Restate the following records word for word without images.

Data provided.

---------------

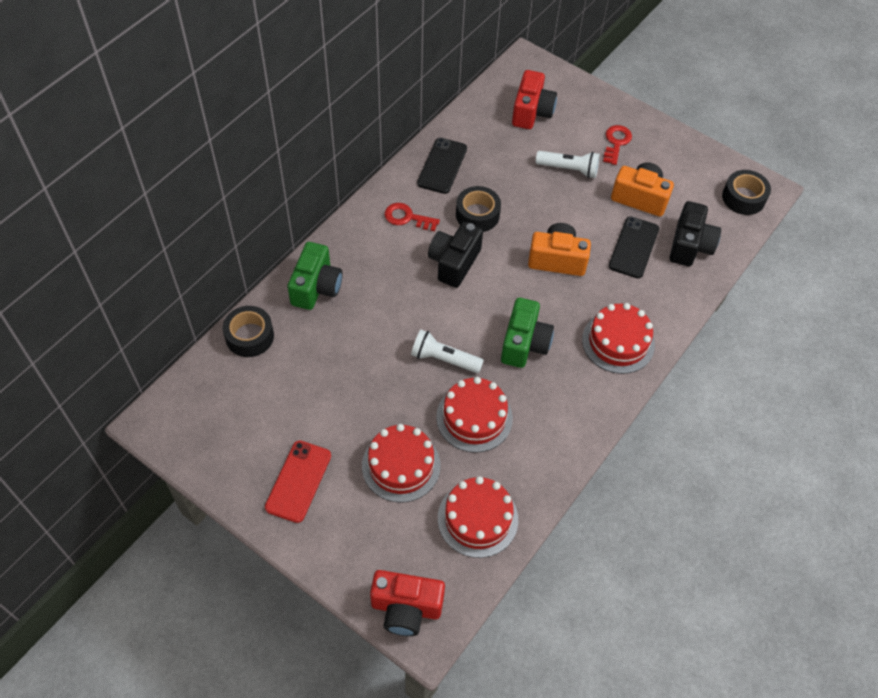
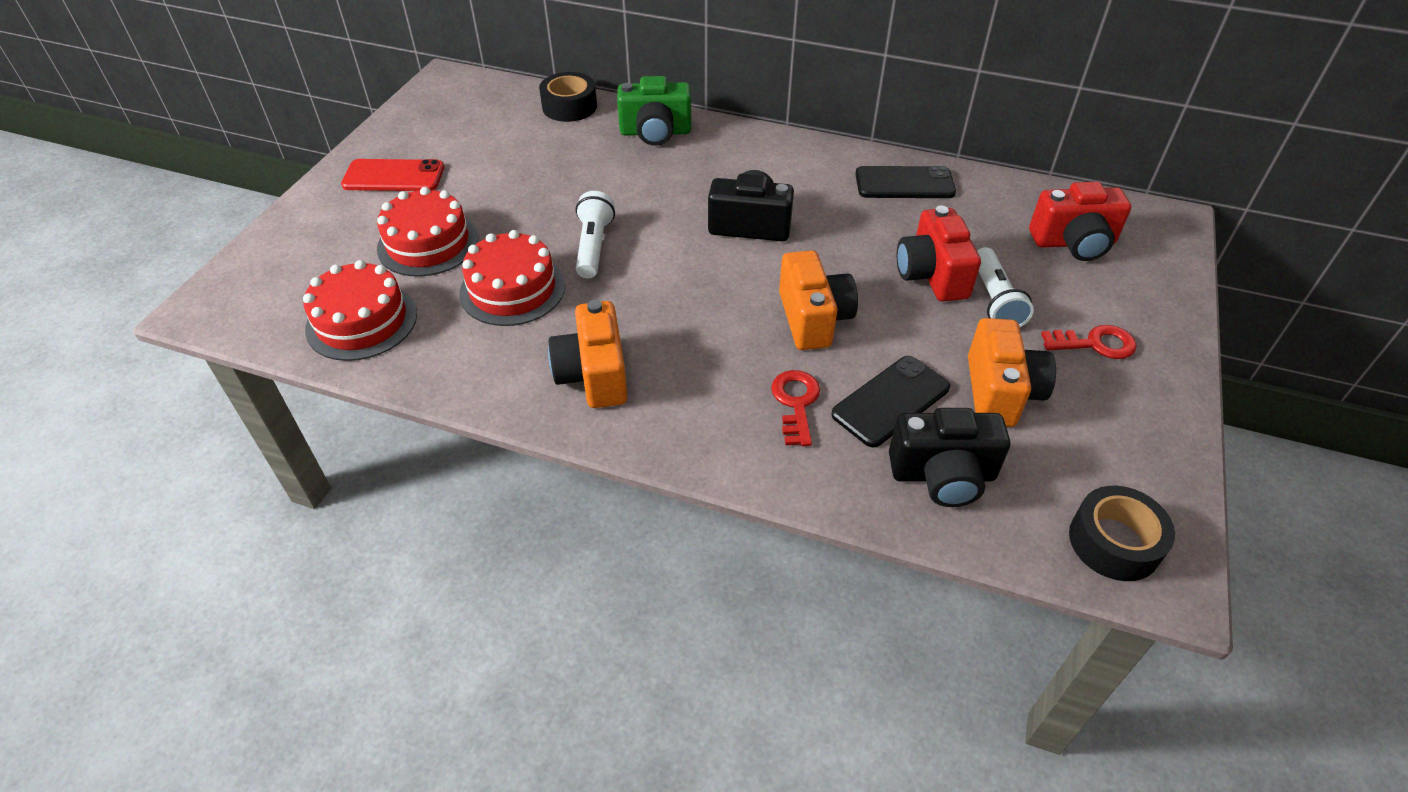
camera: 75 degrees right, 10 degrees down
(406, 608) = (236, 286): red camera -> red camera (932, 275)
(407, 217) = (798, 173): red key -> red key (796, 403)
(477, 214) = (843, 229): black tape -> none
(524, 343) = (648, 313): green camera -> none
(572, 386) = (594, 375): none -> orange camera
(618, 342) = (694, 413): red cake -> none
(633, 247) = (891, 401): black phone -> black phone turned 45 degrees counterclockwise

---------------

Answer for this exercise.
camera: 75 degrees right, 10 degrees down
(406, 608) = (236, 286): red camera -> red camera (932, 275)
(407, 217) = (798, 173): red key -> red key (796, 403)
(477, 214) = (843, 229): black tape -> none
(524, 343) = (648, 313): green camera -> none
(572, 386) = (594, 375): none -> orange camera
(618, 342) = (694, 413): red cake -> none
(633, 247) = (891, 401): black phone -> black phone turned 45 degrees counterclockwise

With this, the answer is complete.